Directions for this task:
A copy of the listing below is needed, exact in every line and without images.

Material provided:
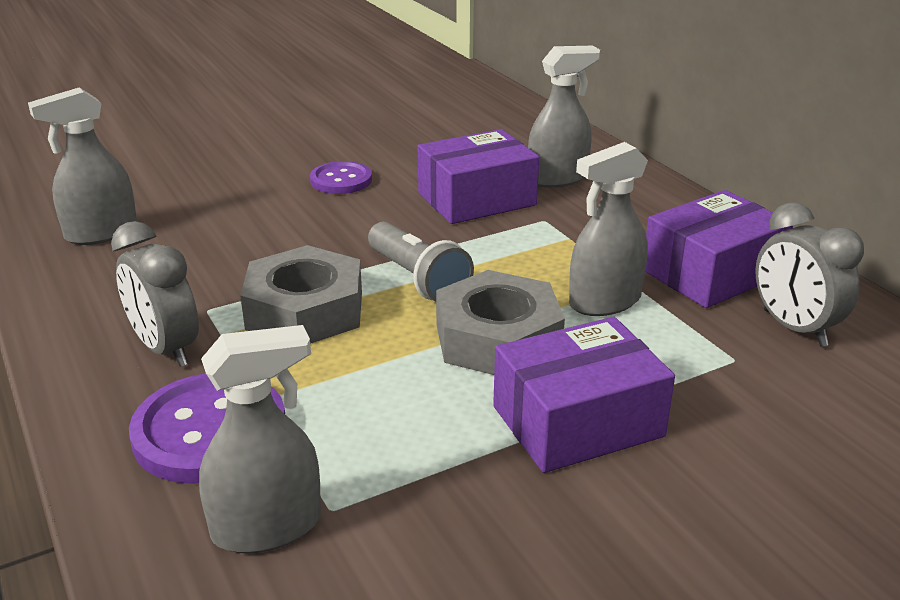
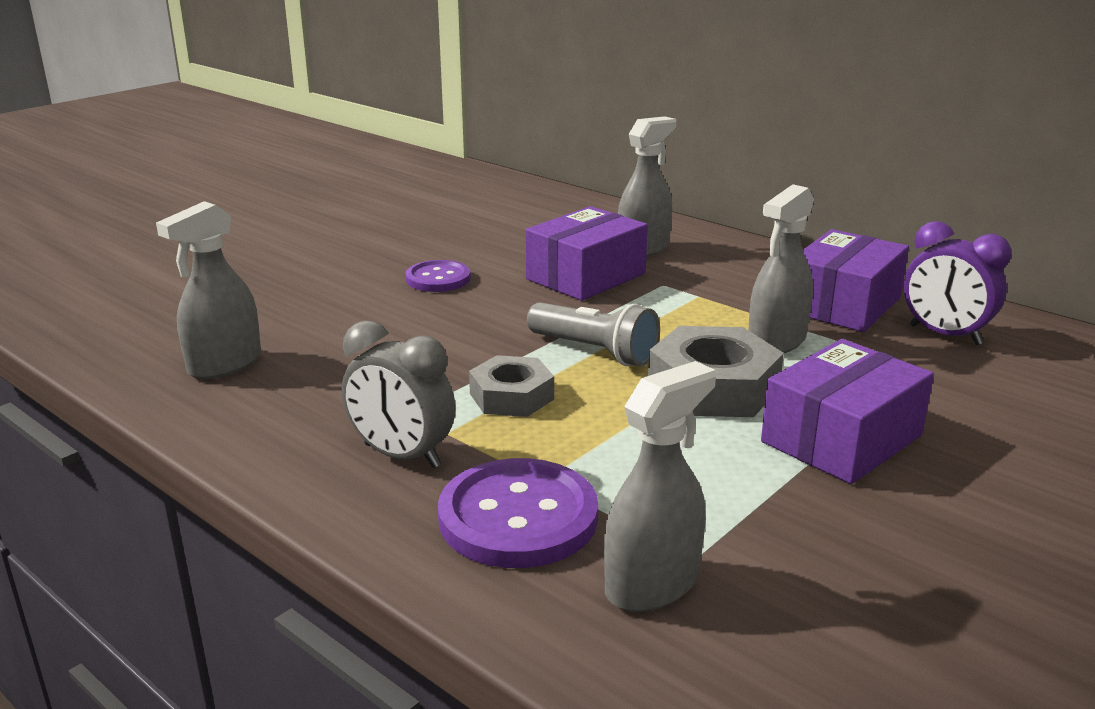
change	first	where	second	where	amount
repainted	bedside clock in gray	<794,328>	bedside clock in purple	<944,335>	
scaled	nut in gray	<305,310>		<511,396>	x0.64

Output of the task:
change	first	where	second	where	amount
repainted	bedside clock in gray	<794,328>	bedside clock in purple	<944,335>	
scaled	nut in gray	<305,310>		<511,396>	x0.64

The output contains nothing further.